*** Information supplied ***

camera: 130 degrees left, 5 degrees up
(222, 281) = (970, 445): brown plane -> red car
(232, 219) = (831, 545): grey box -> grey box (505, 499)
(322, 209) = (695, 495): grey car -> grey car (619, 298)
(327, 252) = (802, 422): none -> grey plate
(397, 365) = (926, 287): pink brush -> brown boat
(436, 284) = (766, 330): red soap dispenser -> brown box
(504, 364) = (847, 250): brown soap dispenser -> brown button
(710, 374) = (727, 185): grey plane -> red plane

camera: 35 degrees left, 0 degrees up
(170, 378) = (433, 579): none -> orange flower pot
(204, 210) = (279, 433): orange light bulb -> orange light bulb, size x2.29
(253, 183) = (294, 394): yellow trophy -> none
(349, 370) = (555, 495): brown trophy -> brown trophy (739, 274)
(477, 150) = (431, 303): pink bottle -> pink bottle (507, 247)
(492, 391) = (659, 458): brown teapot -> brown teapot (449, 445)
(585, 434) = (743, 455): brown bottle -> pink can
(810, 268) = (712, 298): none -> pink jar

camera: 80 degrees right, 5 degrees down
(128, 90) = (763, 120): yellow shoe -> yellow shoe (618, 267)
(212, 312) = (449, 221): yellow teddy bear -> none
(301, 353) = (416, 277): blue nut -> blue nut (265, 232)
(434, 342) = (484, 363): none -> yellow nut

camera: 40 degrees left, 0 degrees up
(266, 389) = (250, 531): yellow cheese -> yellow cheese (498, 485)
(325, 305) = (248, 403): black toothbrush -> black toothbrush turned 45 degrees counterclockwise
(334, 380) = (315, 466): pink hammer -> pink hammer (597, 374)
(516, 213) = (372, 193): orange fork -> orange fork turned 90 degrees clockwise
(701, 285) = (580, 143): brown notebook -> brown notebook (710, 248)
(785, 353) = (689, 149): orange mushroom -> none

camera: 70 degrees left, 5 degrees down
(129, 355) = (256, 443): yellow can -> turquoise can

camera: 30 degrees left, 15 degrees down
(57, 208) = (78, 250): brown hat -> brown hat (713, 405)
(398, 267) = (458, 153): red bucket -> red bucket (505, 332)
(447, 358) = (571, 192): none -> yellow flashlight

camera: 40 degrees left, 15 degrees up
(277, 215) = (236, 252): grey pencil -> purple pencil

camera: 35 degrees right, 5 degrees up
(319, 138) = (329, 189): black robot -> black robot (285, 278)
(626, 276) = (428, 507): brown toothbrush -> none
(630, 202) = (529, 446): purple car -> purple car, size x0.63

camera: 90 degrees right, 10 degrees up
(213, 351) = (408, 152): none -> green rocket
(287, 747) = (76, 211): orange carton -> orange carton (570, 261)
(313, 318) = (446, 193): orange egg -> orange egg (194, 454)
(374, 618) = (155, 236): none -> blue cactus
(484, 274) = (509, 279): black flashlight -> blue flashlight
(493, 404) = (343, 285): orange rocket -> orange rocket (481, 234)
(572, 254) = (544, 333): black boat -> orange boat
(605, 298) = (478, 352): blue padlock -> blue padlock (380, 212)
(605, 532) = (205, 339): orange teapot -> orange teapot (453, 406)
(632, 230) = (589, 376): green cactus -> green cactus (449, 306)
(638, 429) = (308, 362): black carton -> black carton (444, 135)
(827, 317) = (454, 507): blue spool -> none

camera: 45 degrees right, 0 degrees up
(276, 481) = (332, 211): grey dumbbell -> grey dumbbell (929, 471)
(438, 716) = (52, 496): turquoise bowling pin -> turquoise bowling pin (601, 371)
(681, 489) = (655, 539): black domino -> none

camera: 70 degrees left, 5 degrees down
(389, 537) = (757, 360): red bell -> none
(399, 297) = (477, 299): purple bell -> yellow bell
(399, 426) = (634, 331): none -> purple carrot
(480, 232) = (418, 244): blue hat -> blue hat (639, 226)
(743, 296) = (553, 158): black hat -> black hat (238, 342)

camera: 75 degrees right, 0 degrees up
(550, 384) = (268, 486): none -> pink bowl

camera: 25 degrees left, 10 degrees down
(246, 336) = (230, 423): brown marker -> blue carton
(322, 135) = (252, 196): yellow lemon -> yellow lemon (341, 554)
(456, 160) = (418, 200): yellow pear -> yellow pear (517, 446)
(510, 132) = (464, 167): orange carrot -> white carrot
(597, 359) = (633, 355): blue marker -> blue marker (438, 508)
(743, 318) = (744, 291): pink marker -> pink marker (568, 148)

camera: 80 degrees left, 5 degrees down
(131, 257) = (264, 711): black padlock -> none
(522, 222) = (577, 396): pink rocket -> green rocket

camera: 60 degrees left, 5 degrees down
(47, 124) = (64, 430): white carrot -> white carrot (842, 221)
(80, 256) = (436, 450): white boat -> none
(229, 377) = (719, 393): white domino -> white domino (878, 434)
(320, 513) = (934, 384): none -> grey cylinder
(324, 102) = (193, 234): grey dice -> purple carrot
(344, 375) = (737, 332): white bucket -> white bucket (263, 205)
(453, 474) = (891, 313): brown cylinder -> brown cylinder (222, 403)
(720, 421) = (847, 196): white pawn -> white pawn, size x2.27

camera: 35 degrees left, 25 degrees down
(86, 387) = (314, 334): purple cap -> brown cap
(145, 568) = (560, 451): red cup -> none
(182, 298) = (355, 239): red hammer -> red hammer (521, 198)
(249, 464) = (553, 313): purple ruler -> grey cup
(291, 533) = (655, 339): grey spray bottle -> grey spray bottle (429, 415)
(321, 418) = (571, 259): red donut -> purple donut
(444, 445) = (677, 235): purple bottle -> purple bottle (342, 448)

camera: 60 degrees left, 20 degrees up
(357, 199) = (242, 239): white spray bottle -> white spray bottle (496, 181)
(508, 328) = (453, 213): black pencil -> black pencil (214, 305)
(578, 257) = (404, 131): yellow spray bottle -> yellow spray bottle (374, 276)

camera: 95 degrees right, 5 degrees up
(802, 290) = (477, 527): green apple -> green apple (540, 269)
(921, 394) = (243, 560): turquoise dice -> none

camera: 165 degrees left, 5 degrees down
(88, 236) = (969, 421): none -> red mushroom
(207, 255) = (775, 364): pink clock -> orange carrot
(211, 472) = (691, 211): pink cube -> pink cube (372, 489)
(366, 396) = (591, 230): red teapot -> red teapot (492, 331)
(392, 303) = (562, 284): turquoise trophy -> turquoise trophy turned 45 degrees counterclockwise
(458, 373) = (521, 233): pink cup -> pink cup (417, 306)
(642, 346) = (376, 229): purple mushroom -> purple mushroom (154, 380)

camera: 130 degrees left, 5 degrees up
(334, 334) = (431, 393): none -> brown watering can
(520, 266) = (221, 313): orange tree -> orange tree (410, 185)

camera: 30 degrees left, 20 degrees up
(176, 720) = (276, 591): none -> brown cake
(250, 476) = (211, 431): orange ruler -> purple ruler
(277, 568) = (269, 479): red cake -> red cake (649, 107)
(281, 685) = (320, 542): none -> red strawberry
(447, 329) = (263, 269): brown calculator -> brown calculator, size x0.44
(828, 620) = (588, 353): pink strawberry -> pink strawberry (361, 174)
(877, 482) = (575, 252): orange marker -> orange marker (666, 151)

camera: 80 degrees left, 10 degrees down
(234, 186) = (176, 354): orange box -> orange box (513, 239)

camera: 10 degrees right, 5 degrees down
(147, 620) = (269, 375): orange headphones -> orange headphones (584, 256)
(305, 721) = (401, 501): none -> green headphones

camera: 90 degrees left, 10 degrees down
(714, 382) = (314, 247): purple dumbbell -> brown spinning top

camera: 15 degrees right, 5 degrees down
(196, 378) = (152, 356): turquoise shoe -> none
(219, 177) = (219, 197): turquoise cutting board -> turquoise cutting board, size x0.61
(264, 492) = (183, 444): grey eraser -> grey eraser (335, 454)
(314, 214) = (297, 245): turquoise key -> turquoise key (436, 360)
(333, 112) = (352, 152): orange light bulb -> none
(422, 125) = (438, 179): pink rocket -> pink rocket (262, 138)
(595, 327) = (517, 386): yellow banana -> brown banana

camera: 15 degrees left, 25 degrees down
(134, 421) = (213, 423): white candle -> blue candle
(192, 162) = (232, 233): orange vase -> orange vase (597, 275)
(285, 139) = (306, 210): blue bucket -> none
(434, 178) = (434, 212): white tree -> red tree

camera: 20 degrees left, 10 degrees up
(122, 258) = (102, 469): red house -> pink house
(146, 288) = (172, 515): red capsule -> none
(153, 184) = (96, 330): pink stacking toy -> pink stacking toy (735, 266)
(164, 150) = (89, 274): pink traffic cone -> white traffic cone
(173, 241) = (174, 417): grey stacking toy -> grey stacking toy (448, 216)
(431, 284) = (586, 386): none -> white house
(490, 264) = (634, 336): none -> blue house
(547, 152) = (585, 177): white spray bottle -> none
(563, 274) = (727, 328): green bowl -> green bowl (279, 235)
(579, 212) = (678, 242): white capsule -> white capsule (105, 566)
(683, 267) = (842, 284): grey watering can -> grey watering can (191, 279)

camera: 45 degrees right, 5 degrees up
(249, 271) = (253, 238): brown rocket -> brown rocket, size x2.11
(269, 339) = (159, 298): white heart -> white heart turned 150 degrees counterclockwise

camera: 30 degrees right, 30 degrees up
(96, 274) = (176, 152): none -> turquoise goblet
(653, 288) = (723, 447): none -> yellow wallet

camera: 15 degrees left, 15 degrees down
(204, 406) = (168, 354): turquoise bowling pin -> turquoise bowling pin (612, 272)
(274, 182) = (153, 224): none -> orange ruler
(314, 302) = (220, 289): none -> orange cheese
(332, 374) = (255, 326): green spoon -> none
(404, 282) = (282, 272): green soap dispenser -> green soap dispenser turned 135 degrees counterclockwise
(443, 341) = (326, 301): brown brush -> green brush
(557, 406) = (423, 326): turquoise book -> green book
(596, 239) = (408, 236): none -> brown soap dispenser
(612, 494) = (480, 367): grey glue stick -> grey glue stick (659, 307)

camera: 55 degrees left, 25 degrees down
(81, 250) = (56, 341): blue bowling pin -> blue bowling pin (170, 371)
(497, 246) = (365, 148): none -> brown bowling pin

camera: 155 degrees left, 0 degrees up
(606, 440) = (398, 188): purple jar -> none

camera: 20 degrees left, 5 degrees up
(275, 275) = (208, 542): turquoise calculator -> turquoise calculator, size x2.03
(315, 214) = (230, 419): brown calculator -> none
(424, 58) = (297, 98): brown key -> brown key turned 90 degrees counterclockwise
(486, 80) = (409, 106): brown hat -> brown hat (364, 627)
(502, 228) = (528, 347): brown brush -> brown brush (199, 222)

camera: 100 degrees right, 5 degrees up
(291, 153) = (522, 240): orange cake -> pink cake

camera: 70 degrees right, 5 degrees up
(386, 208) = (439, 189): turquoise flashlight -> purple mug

***

▶ [Your assignment] Here the output must be the lines above from the line with "(642, 346) = (376, 229): purple" to the line with "(277, 568) = (269, 479): red", both included, duplicated word for word and nothing else.

▶ [Response box]
(642, 346) = (376, 229): purple mushroom -> purple mushroom (154, 380)

camera: 130 degrees left, 5 degrees up
(334, 334) = (431, 393): none -> brown watering can
(520, 266) = (221, 313): orange tree -> orange tree (410, 185)

camera: 30 degrees left, 20 degrees up
(176, 720) = (276, 591): none -> brown cake
(250, 476) = (211, 431): orange ruler -> purple ruler
(277, 568) = (269, 479): red cake -> red cake (649, 107)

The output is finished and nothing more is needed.